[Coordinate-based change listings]
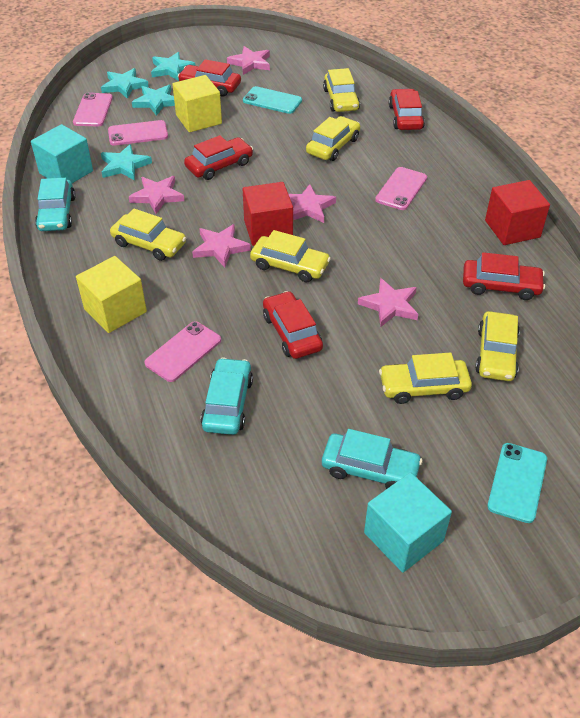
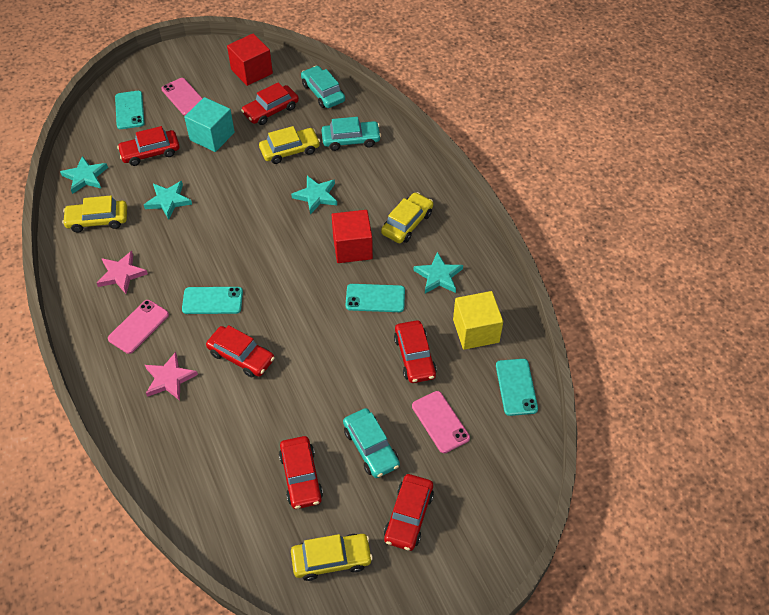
pink phone: 4 -> 3
pink star: 5 -> 2
red car: 5 -> 6
turquoise cube: 2 -> 1
turquoise phone: 2 -> 4
yellow car: 6 -> 4
yellow cube: 2 -> 1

*Problem details*: Nothing but an exact copy of the data above, minus its pictures, should appear in the response.

*Response below*:
pink phone: 4 -> 3
pink star: 5 -> 2
red car: 5 -> 6
turquoise cube: 2 -> 1
turquoise phone: 2 -> 4
yellow car: 6 -> 4
yellow cube: 2 -> 1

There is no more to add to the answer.